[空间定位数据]

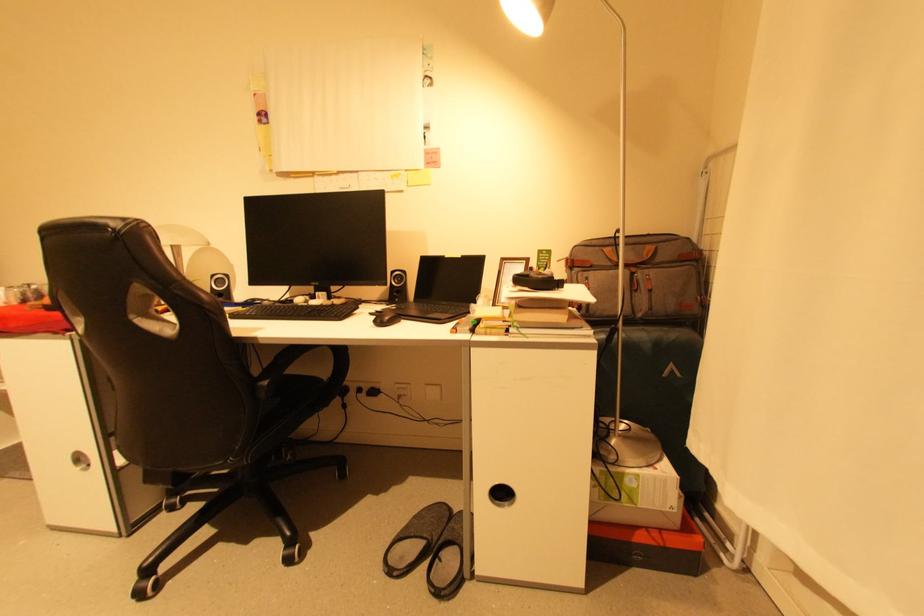
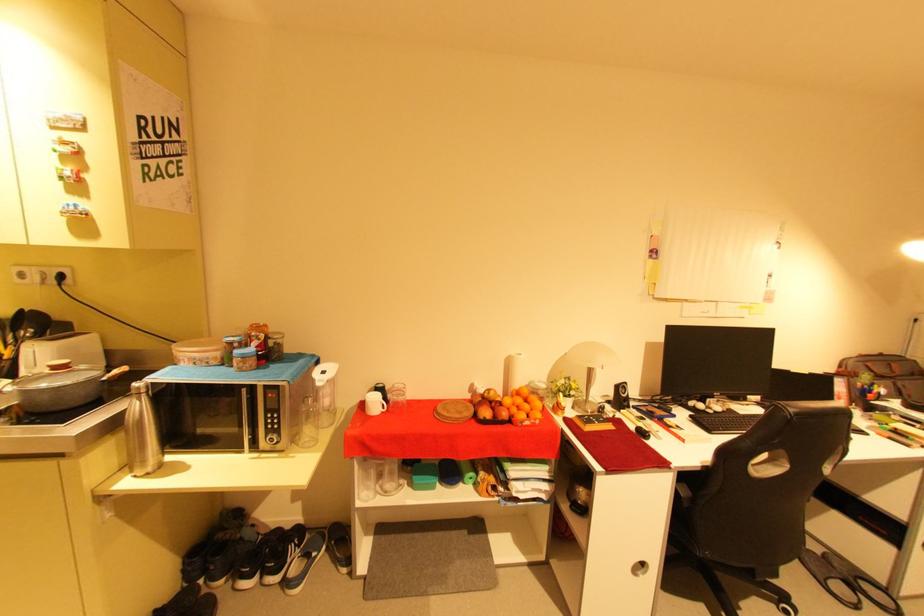
Find the pixel in the second image that matches point (436, 538) in the first image.

(847, 578)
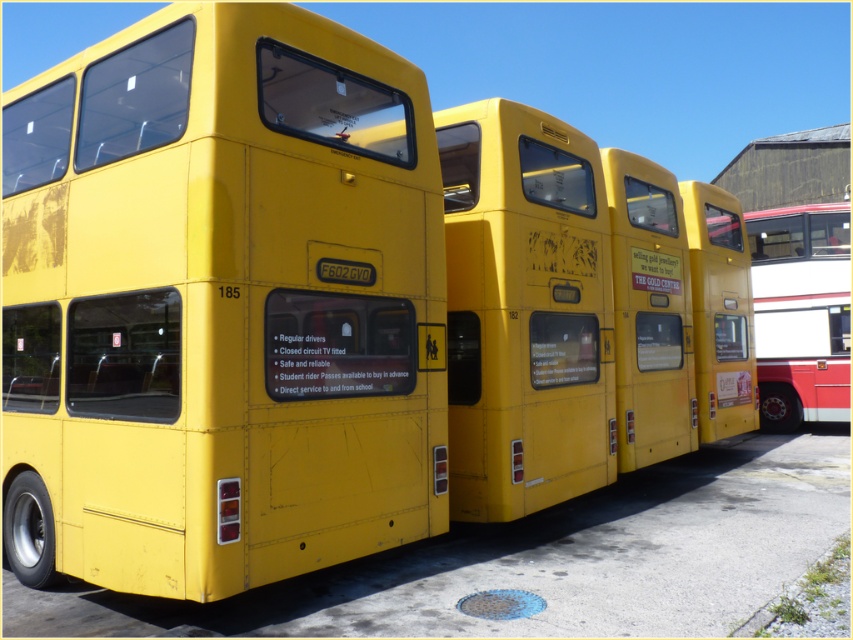
You are a bus inspector standing in front of the row of buses. You need to check the service information on both the matte yellow bus at left and the yellow matte bus at center. Which bus should you approach first to check the service information?

The matte yellow bus at left is closer to the viewer than the yellow matte bus at center, so you should approach the matte yellow bus at left first to check the service information.

You are standing at the bus depot and see the point marked at coordinates (556, 310). Which bus does this point correspond to?

The point at coordinates (556, 310) corresponds to the yellow matte bus at center.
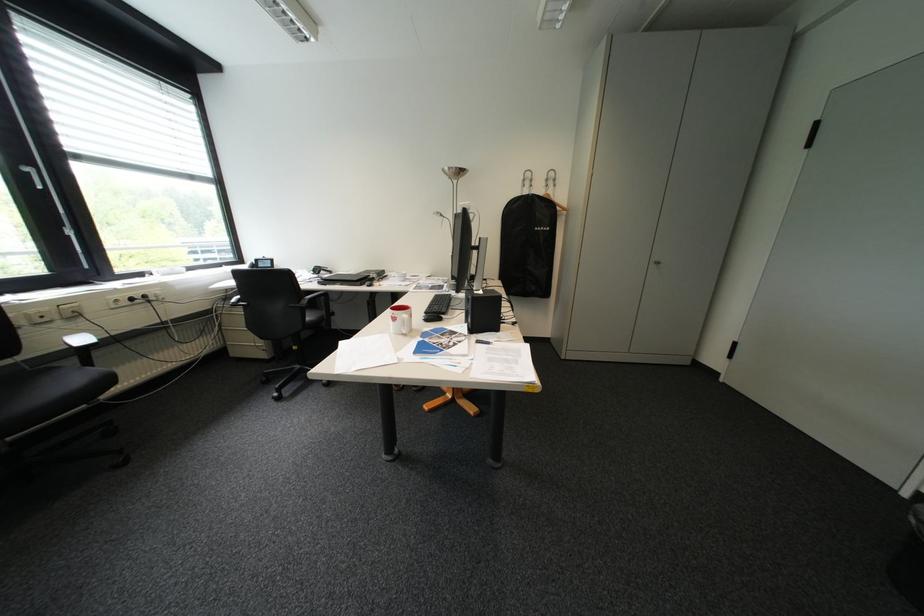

▶ 任务说明
请将上方全部记录逐行照录，一字不改，图片略去不录。

▶ 练习答案
Find the pixel in the second image that matches point (436, 538) in the first image.

(847, 578)
You are a bus inspector standing in front of the row of buses. You need to check the service information on both the matte yellow bus at left and the yellow matte bus at center. Which bus should you approach first to check the service information?

The matte yellow bus at left is closer to the viewer than the yellow matte bus at center, so you should approach the matte yellow bus at left first to check the service information.

You are standing at the bus depot and see the point marked at coordinates (556, 310). Which bus does this point correspond to?

The point at coordinates (556, 310) corresponds to the yellow matte bus at center.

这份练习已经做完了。